ASSIGNED TASK:
Below is a set of records, and all of them should be retyped exactly, minus the pictures.

INFORMATION SHOWN:
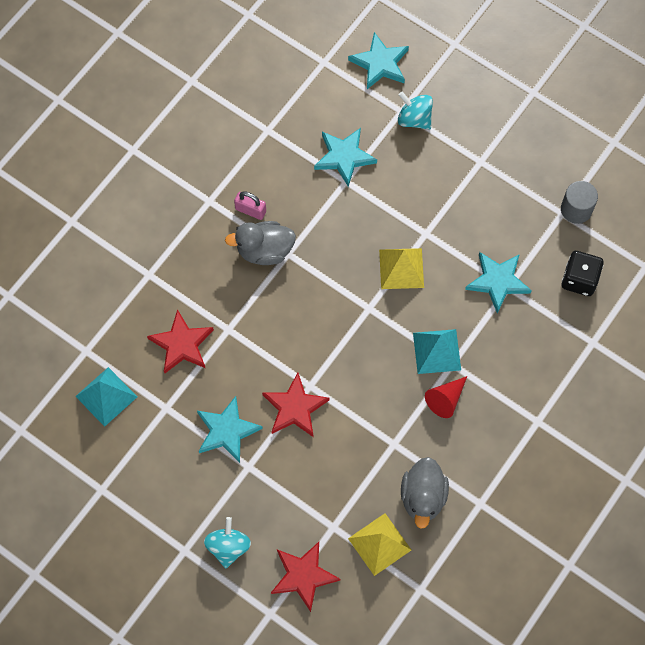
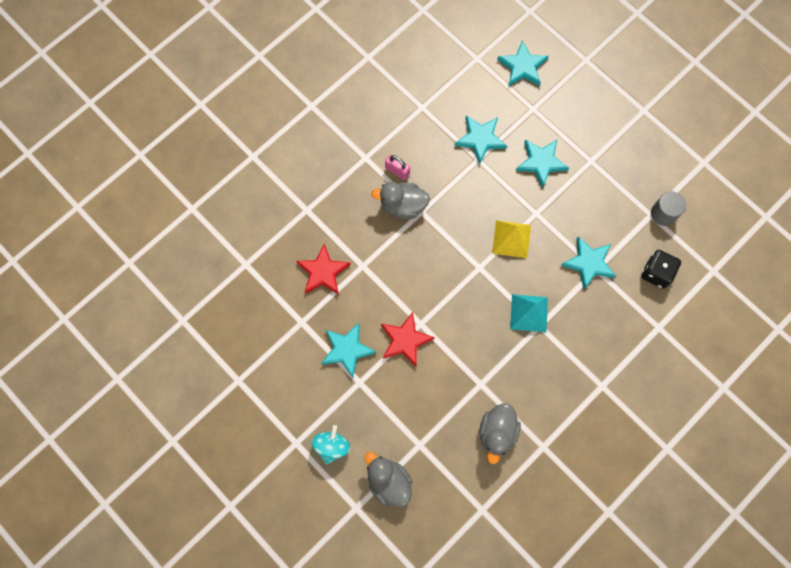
camera: 10 degrees right, 5 degrees up
(106, 396) = (255, 304): turquoise pyramid -> none
(303, 576) = (388, 481): red star -> grey duck
(379, 544) = (455, 466): yellow pyramid -> none
(414, 119) = (542, 117): turquoise spinning top -> none
(421, 173) = (541, 162): none -> turquoise star
(445, 399) = (529, 354): red cone -> none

ANSWER TO THE PROBLEM:
camera: 10 degrees right, 5 degrees up
(106, 396) = (255, 304): turquoise pyramid -> none
(303, 576) = (388, 481): red star -> grey duck
(379, 544) = (455, 466): yellow pyramid -> none
(414, 119) = (542, 117): turquoise spinning top -> none
(421, 173) = (541, 162): none -> turquoise star
(445, 399) = (529, 354): red cone -> none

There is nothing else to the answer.